■ **Material for this exercise**:
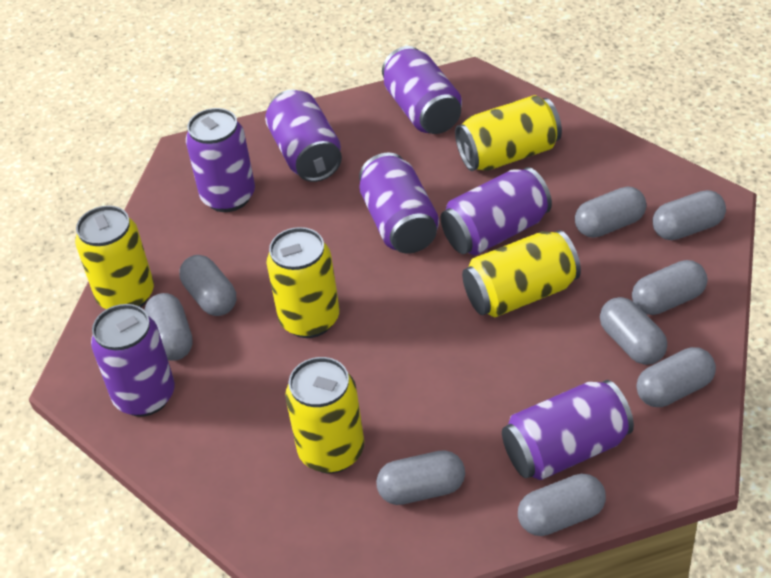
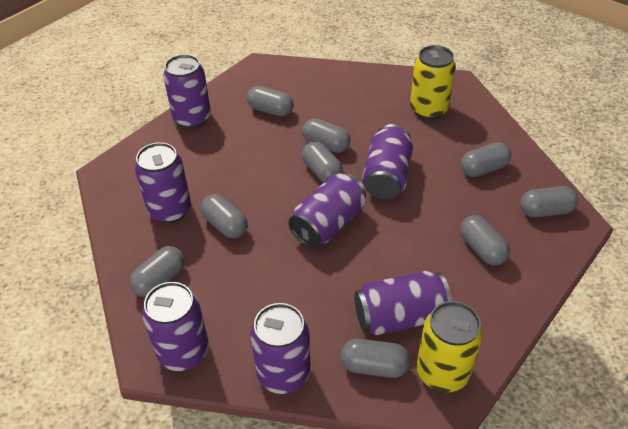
yellow can: 5 -> 2

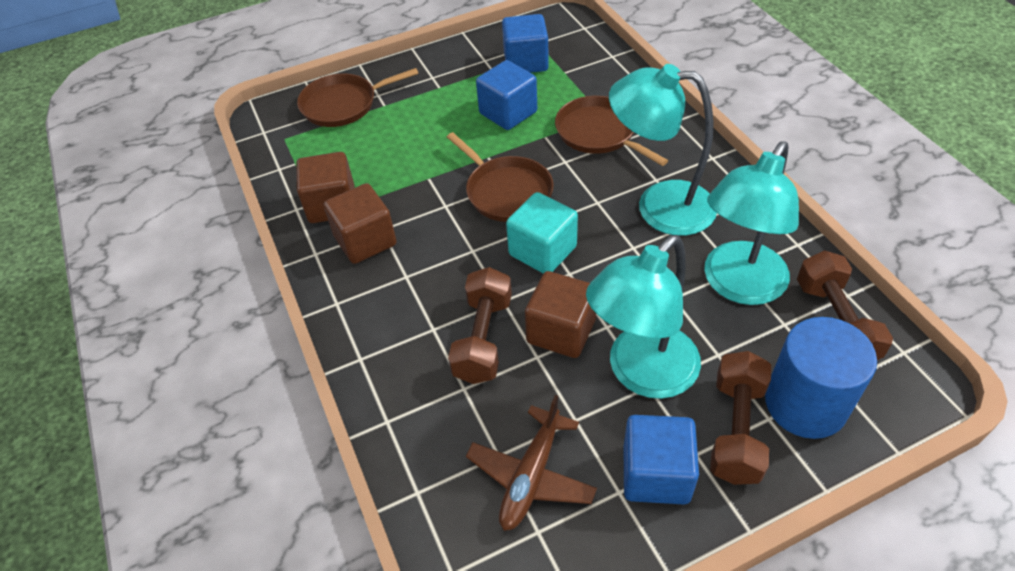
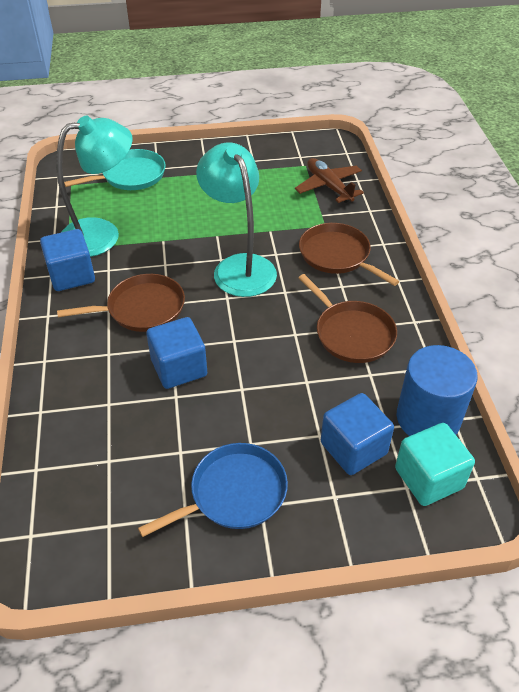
blue pan: 0 -> 1
brown cube: 3 -> 0
brown dumbbell: 3 -> 0
turquoise lamp: 3 -> 2
turquoise pan: 0 -> 1

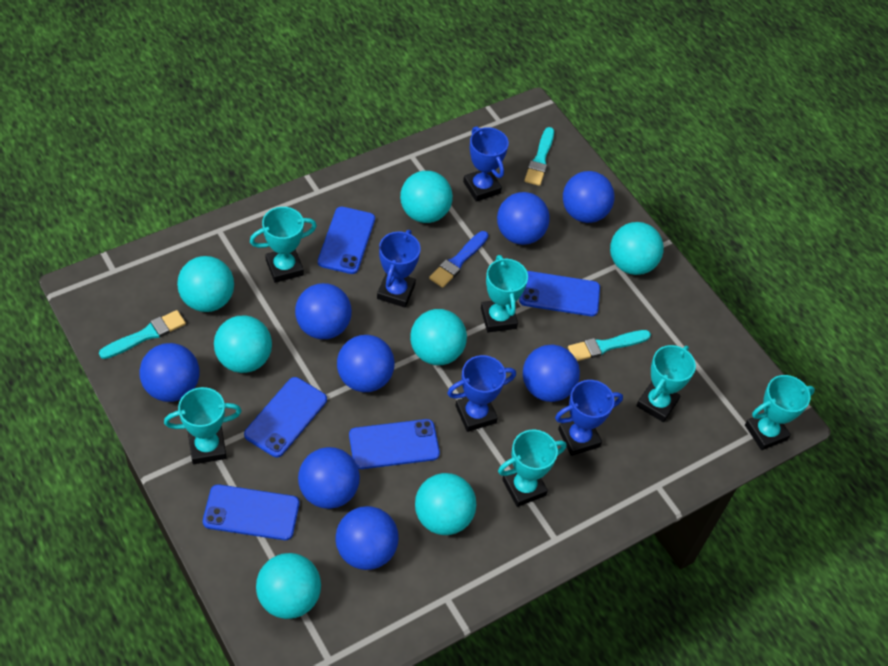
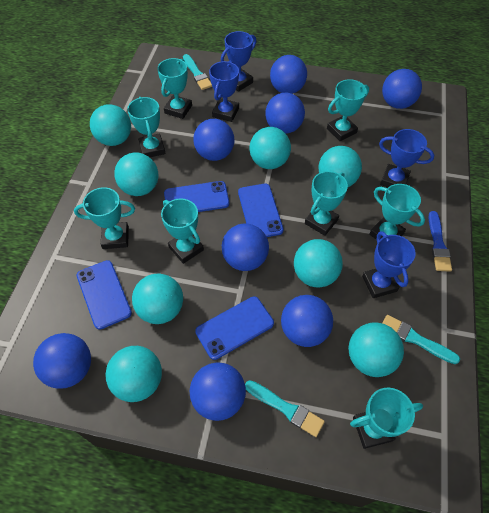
blue phone: 5 -> 4
turquoise ball: 7 -> 8
turquoise trophy: 6 -> 8

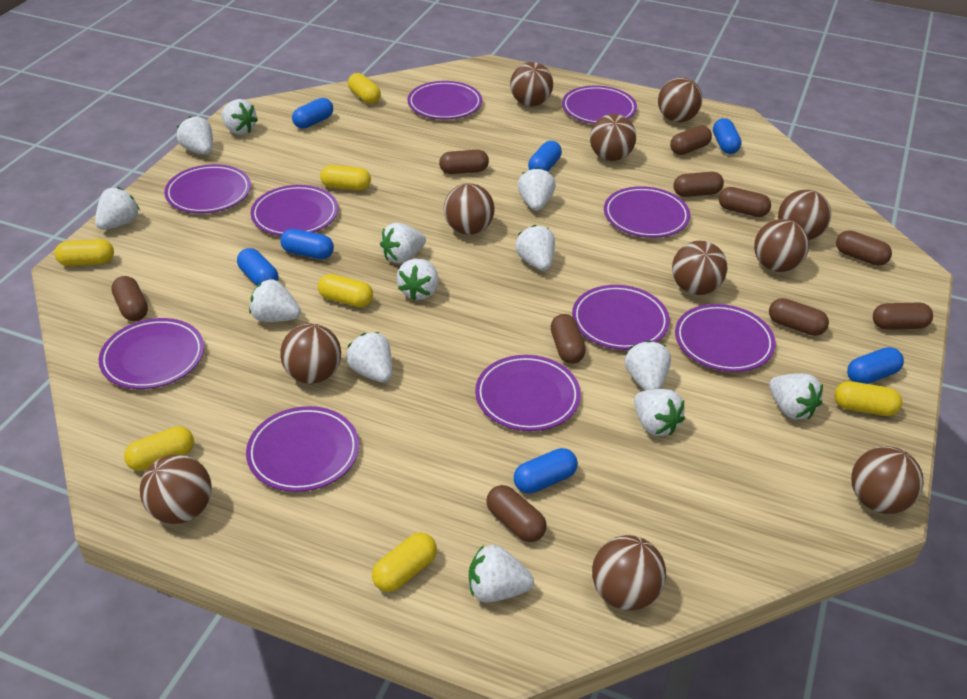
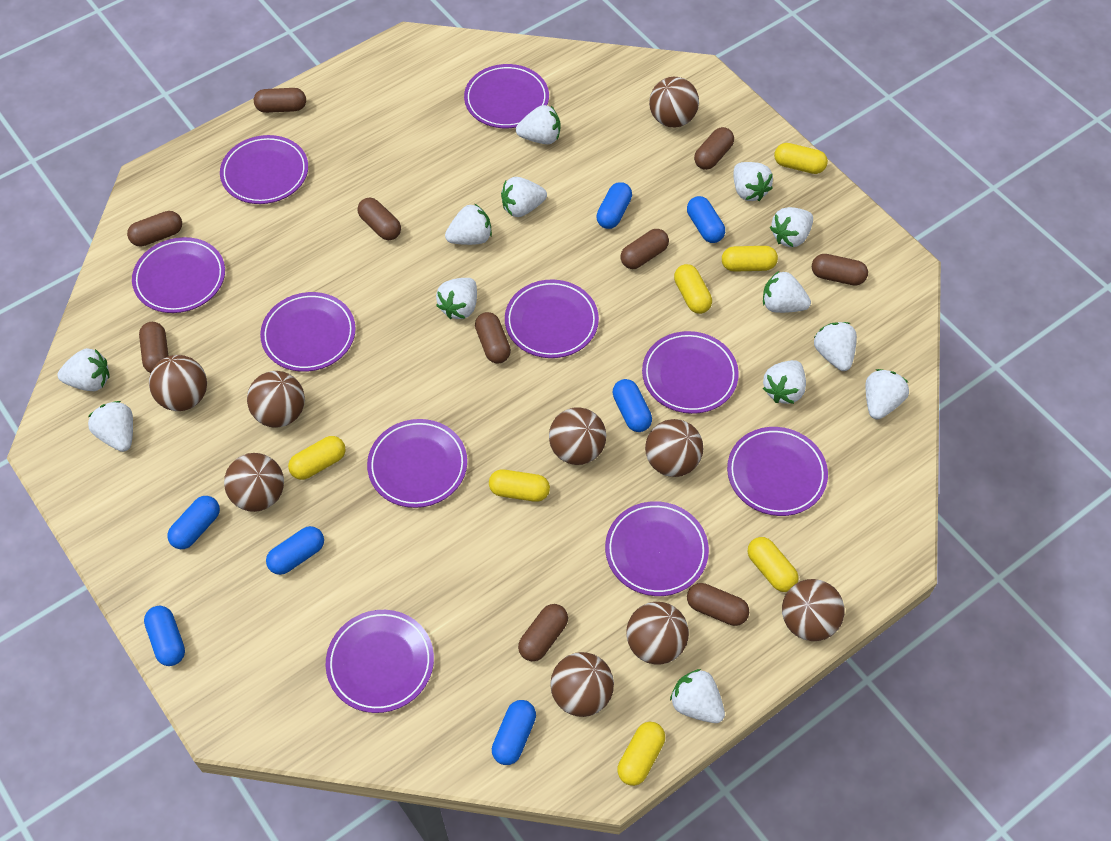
brown ball: 11 -> 9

■ **Work instruction**:
The records above are to be repeated exactly, with the pictures left out.

■ **Response box**:
yellow can: 5 -> 2

blue pan: 0 -> 1
brown cube: 3 -> 0
brown dumbbell: 3 -> 0
turquoise lamp: 3 -> 2
turquoise pan: 0 -> 1

blue phone: 5 -> 4
turquoise ball: 7 -> 8
turquoise trophy: 6 -> 8

brown ball: 11 -> 9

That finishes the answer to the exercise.